__Records shown__

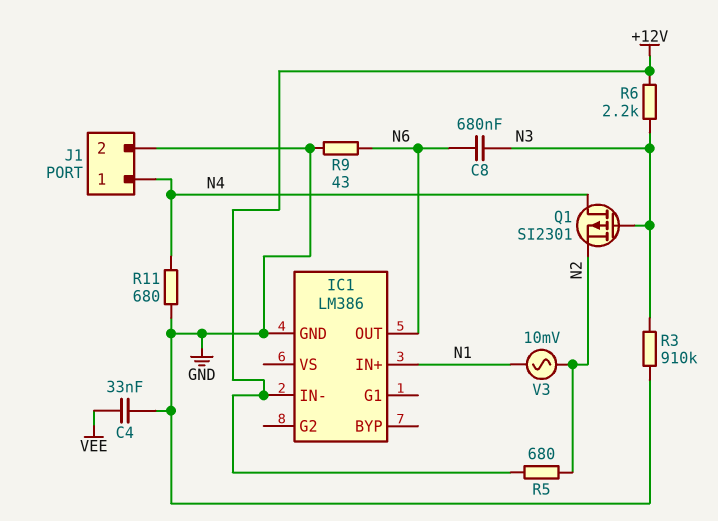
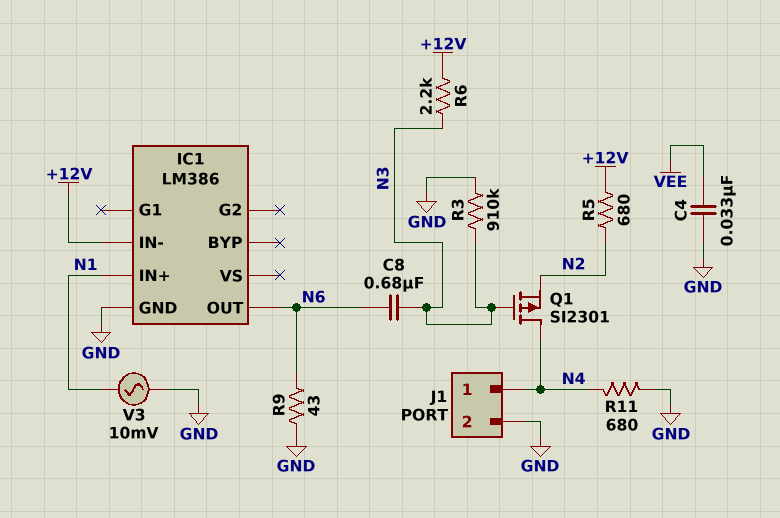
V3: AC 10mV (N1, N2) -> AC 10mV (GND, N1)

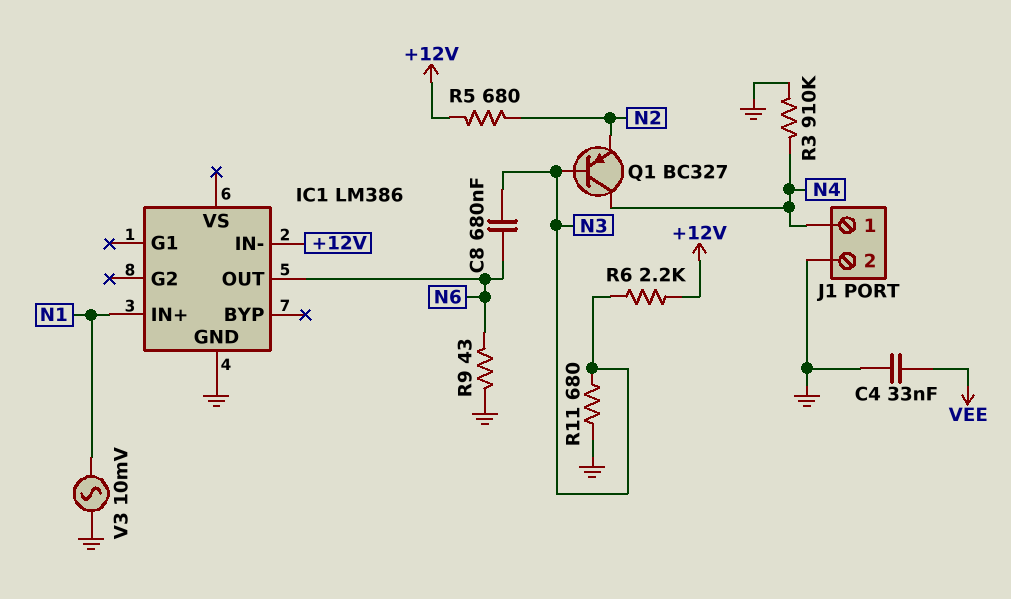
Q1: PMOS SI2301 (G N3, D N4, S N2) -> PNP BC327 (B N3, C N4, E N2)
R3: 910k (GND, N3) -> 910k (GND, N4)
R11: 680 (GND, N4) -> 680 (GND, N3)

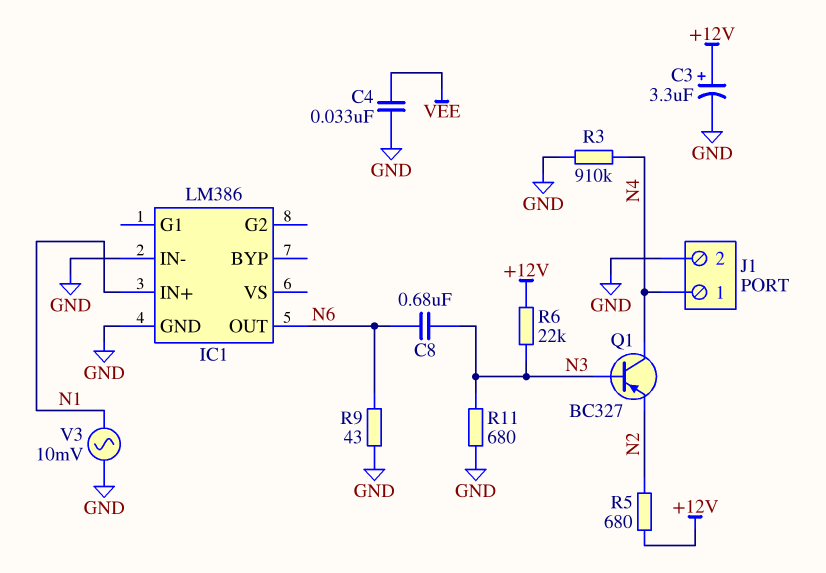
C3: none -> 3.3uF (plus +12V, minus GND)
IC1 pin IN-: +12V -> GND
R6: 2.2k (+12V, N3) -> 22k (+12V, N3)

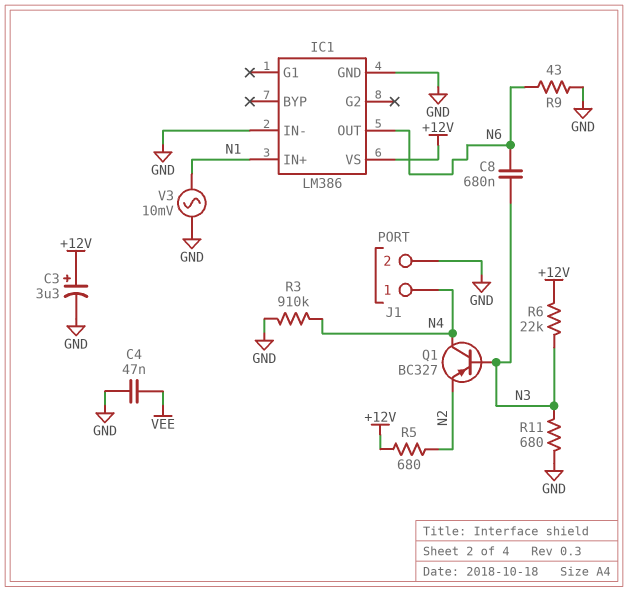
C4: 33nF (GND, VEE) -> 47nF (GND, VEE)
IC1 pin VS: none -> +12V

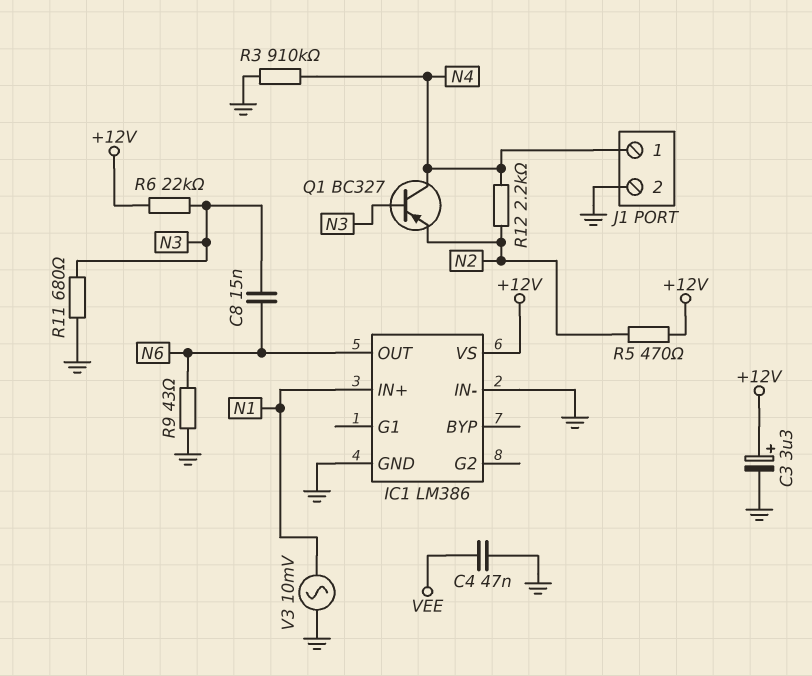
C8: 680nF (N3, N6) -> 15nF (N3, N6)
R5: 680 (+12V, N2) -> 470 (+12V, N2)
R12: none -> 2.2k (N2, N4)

__Task to complete__
Wherever a line in the data above holds "none", copy that line.

__Exercise output__
C3: none -> 3.3uF (plus +12V, minus GND)
IC1 pin VS: none -> +12V
R12: none -> 2.2k (N2, N4)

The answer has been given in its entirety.